━━━━━ Data

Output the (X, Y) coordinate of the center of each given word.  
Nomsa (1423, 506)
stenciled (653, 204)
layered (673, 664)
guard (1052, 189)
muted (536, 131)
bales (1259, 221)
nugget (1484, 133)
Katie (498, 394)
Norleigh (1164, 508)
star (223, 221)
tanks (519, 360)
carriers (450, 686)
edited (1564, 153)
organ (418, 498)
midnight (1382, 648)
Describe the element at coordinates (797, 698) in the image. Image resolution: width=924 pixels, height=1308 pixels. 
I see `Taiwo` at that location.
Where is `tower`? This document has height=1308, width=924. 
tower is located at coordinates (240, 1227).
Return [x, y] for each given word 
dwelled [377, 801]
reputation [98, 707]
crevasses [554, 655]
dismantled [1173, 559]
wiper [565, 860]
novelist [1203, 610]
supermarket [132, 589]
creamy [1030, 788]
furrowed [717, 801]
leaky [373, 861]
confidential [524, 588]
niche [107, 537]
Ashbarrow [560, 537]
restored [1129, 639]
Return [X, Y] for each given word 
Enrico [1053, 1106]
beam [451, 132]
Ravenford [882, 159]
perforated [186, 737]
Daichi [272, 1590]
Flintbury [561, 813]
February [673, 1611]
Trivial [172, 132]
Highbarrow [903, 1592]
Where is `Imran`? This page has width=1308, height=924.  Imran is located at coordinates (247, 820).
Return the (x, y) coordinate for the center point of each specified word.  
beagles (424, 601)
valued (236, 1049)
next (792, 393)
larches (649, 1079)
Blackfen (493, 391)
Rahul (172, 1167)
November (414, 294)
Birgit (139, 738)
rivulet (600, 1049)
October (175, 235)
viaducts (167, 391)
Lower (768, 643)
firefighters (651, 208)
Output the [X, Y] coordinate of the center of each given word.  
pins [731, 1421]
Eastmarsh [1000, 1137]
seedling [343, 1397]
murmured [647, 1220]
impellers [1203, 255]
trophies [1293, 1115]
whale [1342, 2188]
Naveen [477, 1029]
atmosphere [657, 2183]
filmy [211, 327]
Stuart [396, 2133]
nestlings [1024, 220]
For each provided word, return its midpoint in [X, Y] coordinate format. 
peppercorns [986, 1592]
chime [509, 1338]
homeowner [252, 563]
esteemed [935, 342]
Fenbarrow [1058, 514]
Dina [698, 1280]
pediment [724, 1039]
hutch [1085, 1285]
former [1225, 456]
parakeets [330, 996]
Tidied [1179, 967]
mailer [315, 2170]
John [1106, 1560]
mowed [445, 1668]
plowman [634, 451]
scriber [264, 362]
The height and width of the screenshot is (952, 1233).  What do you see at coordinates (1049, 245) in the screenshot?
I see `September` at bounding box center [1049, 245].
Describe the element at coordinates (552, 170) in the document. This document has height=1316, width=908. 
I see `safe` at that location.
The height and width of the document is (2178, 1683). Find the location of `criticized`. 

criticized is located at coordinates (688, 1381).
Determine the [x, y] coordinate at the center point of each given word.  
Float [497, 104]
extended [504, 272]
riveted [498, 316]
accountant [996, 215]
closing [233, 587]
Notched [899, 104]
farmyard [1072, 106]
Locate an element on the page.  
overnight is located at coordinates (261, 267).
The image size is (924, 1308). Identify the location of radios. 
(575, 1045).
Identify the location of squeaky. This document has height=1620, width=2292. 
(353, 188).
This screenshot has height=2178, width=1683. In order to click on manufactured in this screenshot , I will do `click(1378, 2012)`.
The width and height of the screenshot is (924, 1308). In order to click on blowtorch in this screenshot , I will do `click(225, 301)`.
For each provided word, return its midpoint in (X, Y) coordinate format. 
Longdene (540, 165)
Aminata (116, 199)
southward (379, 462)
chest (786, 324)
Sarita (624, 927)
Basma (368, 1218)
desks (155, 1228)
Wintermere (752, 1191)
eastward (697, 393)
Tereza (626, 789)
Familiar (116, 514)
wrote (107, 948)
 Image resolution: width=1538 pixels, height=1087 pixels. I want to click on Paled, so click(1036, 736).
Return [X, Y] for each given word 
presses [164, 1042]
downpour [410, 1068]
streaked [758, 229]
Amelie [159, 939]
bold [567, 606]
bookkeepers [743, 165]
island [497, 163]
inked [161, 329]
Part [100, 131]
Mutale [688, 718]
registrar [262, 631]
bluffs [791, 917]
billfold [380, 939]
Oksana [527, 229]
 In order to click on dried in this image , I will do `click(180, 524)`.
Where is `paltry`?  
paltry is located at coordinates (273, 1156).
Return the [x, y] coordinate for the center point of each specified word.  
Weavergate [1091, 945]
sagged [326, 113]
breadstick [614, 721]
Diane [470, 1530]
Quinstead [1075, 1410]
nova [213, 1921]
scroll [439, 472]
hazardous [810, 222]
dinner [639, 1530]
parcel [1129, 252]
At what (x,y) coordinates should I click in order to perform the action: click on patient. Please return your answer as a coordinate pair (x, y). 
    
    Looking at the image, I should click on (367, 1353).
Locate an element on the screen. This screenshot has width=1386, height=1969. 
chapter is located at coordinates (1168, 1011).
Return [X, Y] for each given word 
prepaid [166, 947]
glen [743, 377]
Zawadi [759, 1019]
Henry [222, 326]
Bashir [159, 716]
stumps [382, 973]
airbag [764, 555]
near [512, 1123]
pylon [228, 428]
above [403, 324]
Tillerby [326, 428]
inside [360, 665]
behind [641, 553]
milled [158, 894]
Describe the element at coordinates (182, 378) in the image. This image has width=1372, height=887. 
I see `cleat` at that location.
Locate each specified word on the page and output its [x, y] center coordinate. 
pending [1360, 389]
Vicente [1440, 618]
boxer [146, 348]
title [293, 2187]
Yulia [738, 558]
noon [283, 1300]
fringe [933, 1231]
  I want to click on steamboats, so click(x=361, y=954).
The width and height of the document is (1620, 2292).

━━━━━━━━━━

§ **Work required**: Copy out every line of the data above that contains the word "specified".

§ **Answer for this exercise**:
Return the (x, y) coordinate for the center point of each specified word.  
Return the [x, y] coordinate for the center point of each specified word.  
Locate each specified word on the page and output its [x, y] center coordinate. 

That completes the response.